## Source material:
▼▼▼

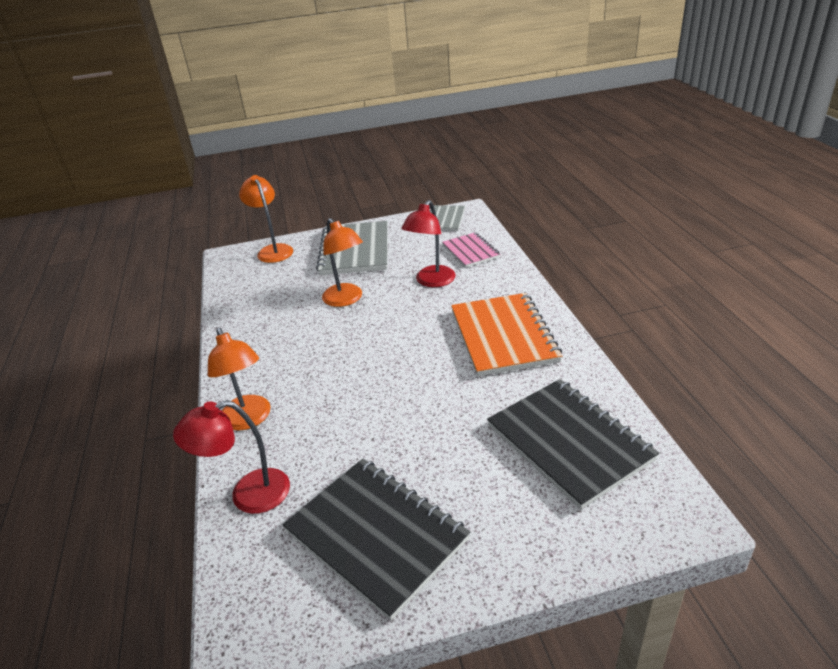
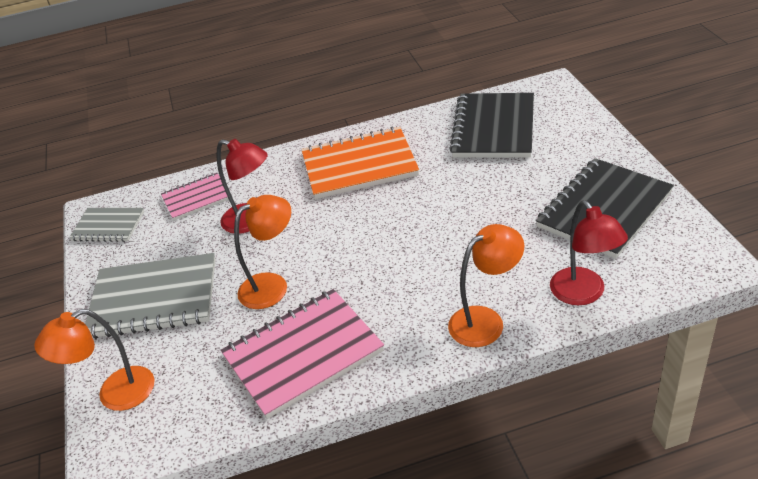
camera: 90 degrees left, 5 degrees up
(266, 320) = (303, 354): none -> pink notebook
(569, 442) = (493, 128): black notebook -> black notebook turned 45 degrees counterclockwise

▲▲▲

## Directions for this task:
When you copy the data above, reproduce each line exactly and skip every image.

## Your solution:
camera: 90 degrees left, 5 degrees up
(266, 320) = (303, 354): none -> pink notebook
(569, 442) = (493, 128): black notebook -> black notebook turned 45 degrees counterclockwise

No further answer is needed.